*** DATASET EXCERPTS ***

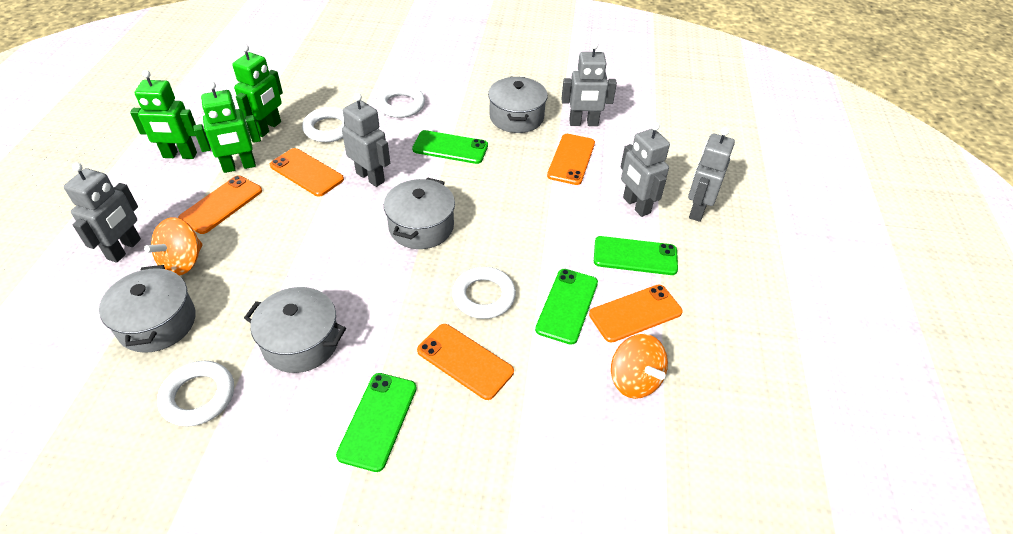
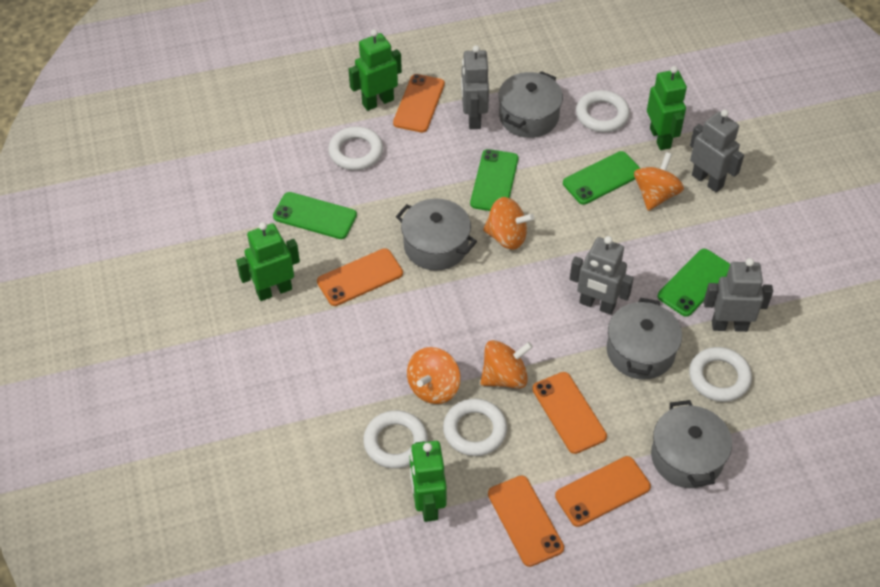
green robot: 3 -> 4
grey robot: 5 -> 4
orange spinning top: 2 -> 4
white ring: 4 -> 5

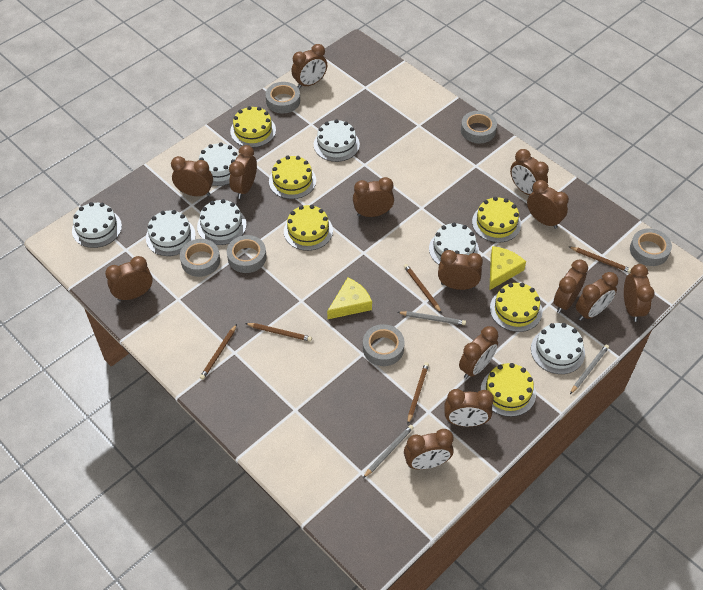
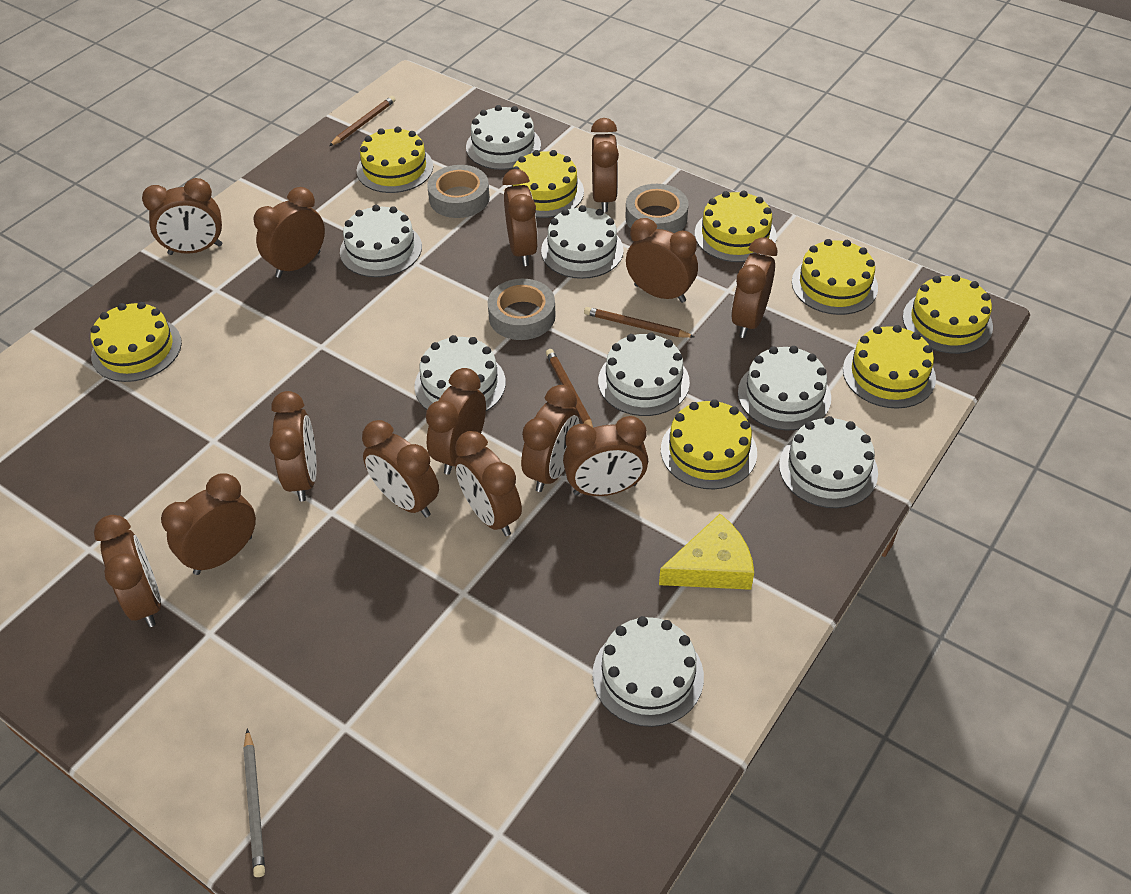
brown pencil: 5 -> 3
grey pencil: 3 -> 1
grey tape: 6 -> 3
white cake: 7 -> 8
yellow cake: 6 -> 8
yellow cheese: 2 -> 1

***

WHAT THE TASK ASKS: Please report every line in the entries above that holds the string "grey".

TASK ANSWER:
grey robot: 5 -> 4
grey pencil: 3 -> 1
grey tape: 6 -> 3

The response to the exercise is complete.